Records contained in a dataset
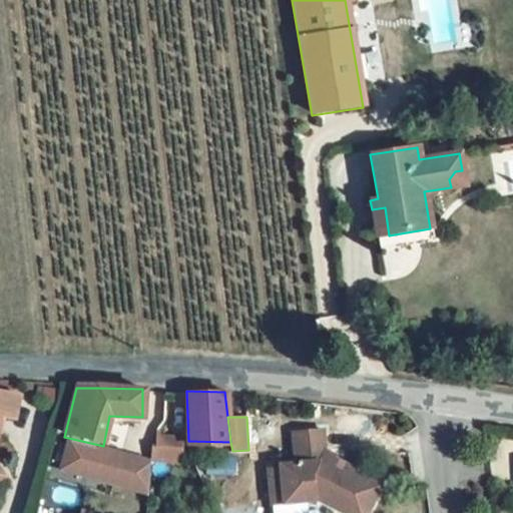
[(30,457),(35,434),(0,425),(0,512),(6,512),(0,500),(0,484),(6,486),(9,487),(17,454),(30,457)]
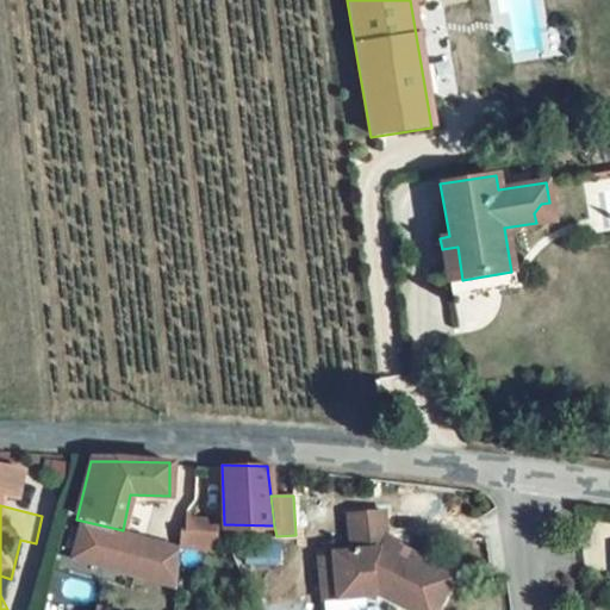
[(383,512),(348,516),(353,554),(334,555),(335,559),(321,560),(325,602),(392,595),(388,601),(409,609),(437,609),(454,578),(409,558),(410,554),(393,546),(394,541),(386,537),(383,512)]
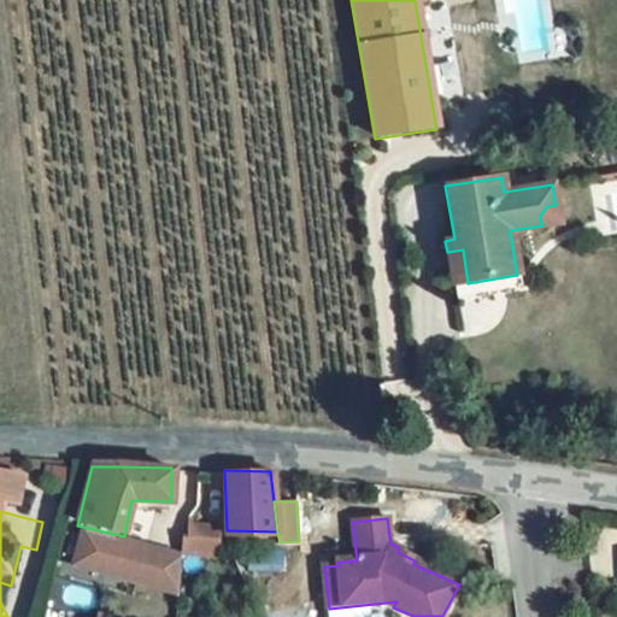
[(184,534),(178,534),(178,552),(213,552),(217,529),(184,529),(184,534)]
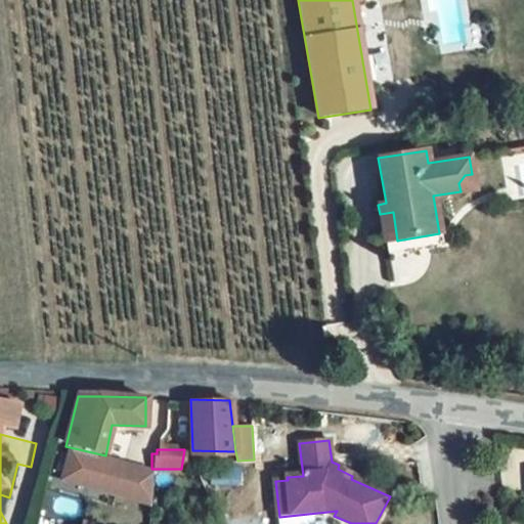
[(0,511),(6,523),(14,523),(4,505),(6,496),(0,494),(0,511)]
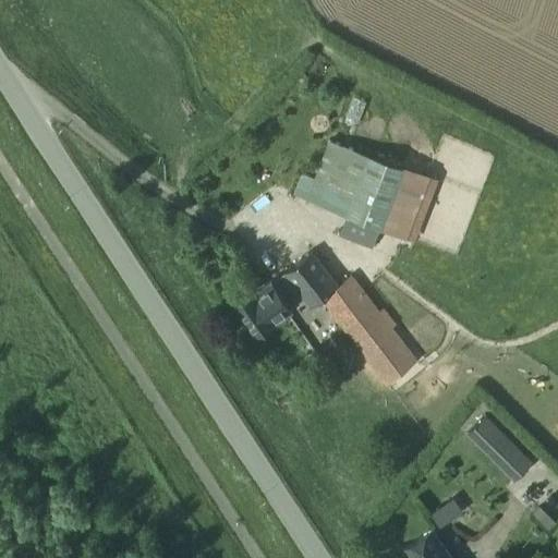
[(403,166),(329,138),(315,178),(301,172),(293,194),(347,215),(339,234),(373,247),(380,228),(408,238),(431,174),(403,165),(403,166)]
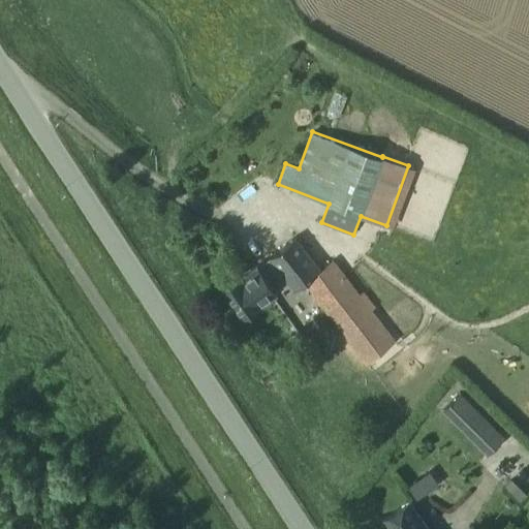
[(294,239),(268,257),(286,281),(294,292),(306,284),(365,364),(395,340),(335,261),(319,273),(294,239)]
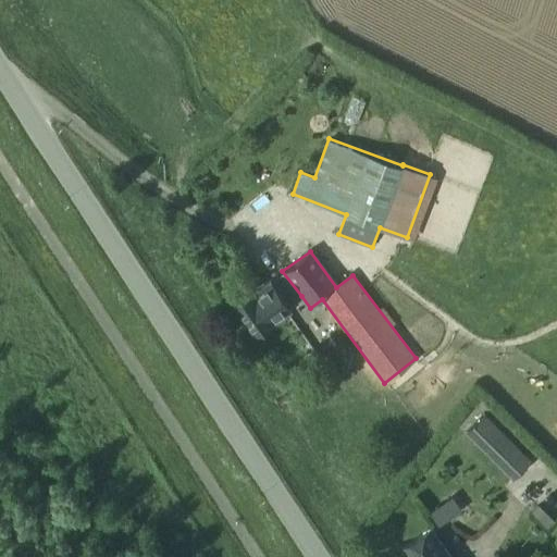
[(301,296),(282,271),(235,306),(255,333),(289,307),(288,306),(301,296)]
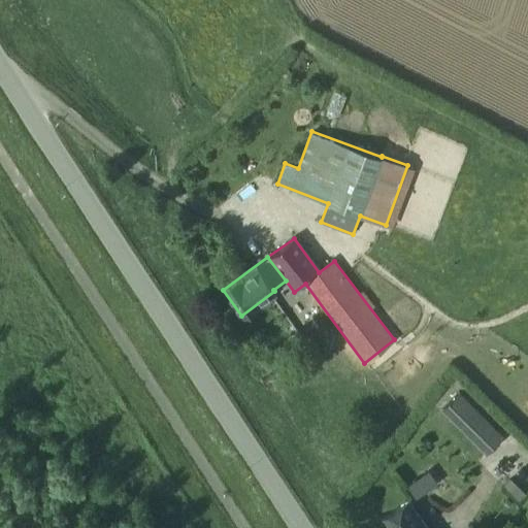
[(441,409),(486,454),(504,436),(460,392),(441,409)]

# DIRECTIVE
Take the line with "[(0,511),(6,523),(14,523),(4,505),(6,496),(0,494),(0,511)]" and every line after it through the end of the data, and write only them out exactly, leaving out the pictures.

# SOLUTION
[(0,511),(6,523),(14,523),(4,505),(6,496),(0,494),(0,511)]
[(403,166),(329,138),(315,178),(301,172),(293,194),(347,215),(339,234),(373,247),(380,228),(408,238),(431,174),(403,165),(403,166)]
[(294,239),(268,257),(286,281),(294,292),(306,284),(365,364),(395,340),(335,261),(319,273),(294,239)]
[(301,296),(282,271),(235,306),(255,333),(289,307),(288,306),(301,296)]
[(441,409),(486,454),(504,436),(460,392),(441,409)]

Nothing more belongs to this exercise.